Render the rows below as a Markdown table with the columns Number and Line. Give each nonblank line its own table entry, numbered in order, and leave out the blank lines.

Spatial reasoning records:
——

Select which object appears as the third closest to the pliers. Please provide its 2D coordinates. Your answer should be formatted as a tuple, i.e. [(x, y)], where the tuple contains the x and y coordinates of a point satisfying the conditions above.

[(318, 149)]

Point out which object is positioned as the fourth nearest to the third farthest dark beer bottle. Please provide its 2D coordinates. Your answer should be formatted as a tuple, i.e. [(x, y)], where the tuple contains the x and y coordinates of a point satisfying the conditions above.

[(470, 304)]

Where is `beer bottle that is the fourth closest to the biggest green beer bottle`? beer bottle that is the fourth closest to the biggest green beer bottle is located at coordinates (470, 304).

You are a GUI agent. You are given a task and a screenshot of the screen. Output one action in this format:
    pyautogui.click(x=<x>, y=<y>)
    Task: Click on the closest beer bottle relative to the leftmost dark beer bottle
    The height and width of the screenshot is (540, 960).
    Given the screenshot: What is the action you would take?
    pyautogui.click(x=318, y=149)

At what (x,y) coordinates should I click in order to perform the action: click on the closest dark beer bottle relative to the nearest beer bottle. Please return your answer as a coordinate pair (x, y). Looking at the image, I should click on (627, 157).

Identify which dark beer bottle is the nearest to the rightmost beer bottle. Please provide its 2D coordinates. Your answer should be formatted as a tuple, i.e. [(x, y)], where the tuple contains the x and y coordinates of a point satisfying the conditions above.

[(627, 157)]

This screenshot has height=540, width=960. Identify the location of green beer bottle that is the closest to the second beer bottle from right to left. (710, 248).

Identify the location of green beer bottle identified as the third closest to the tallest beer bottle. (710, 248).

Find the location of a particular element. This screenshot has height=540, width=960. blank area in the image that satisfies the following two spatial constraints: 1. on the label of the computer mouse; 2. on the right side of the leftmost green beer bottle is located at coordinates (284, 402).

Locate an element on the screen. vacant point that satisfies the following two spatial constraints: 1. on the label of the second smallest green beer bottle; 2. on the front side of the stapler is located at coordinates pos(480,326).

——

* **Correct output**
| Number | Line |
|---|---|
| 1 | Select which object appears as the third closest to the pliers. Please provide its 2D coordinates. Your answer should be formatted as a tuple, i.e. [(x, y)], where the tuple contains the x and y coordinates of a point satisfying the conditions above. |
| 2 | [(318, 149)] |
| 3 | Point out which object is positioned as the fourth nearest to the third farthest dark beer bottle. Please provide its 2D coordinates. Your answer should be formatted as a tuple, i.e. [(x, y)], where the tuple contains the x and y coordinates of a point satisfying the conditions above. |
| 4 | [(470, 304)] |
| 5 | Where is `beer bottle that is the fourth closest to the biggest green beer bottle`? beer bottle that is the fourth closest to the biggest green beer bottle is located at coordinates (470, 304). |
| 6 | You are a GUI agent. You are given a task and a screenshot of the screen. Output one action in this format: |
| 7 |     pyautogui.click(x=<x>, y=<y>) |
| 8 |     Task: Click on the closest beer bottle relative to the leftmost dark beer bottle |
| 9 |     The height and width of the screenshot is (540, 960). |
| 10 |     Given the screenshot: What is the action you would take? |
| 11 |     pyautogui.click(x=318, y=149) |
| 12 | At what (x,y) coordinates should I click in order to perform the action: click on the closest dark beer bottle relative to the nearest beer bottle. Please return your answer as a coordinate pair (x, y). Looking at the image, I should click on (627, 157). |
| 13 | Identify which dark beer bottle is the nearest to the rightmost beer bottle. Please provide its 2D coordinates. Your answer should be formatted as a tuple, i.e. [(x, y)], where the tuple contains the x and y coordinates of a point satisfying the conditions above. |
| 14 | [(627, 157)] |
| 15 | This screenshot has height=540, width=960. Identify the location of green beer bottle that is the closest to the second beer bottle from right to left. (710, 248). |
| 16 | Identify the location of green beer bottle identified as the third closest to the tallest beer bottle. (710, 248). |
| 17 | Find the location of a particular element. This screenshot has height=540, width=960. blank area in the image that satisfies the following two spatial constraints: 1. on the label of the computer mouse; 2. on the right side of the leftmost green beer bottle is located at coordinates (284, 402). |
| 18 | Locate an element on the screen. vacant point that satisfies the following two spatial constraints: 1. on the label of the second smallest green beer bottle; 2. on the front side of the stapler is located at coordinates pos(480,326). |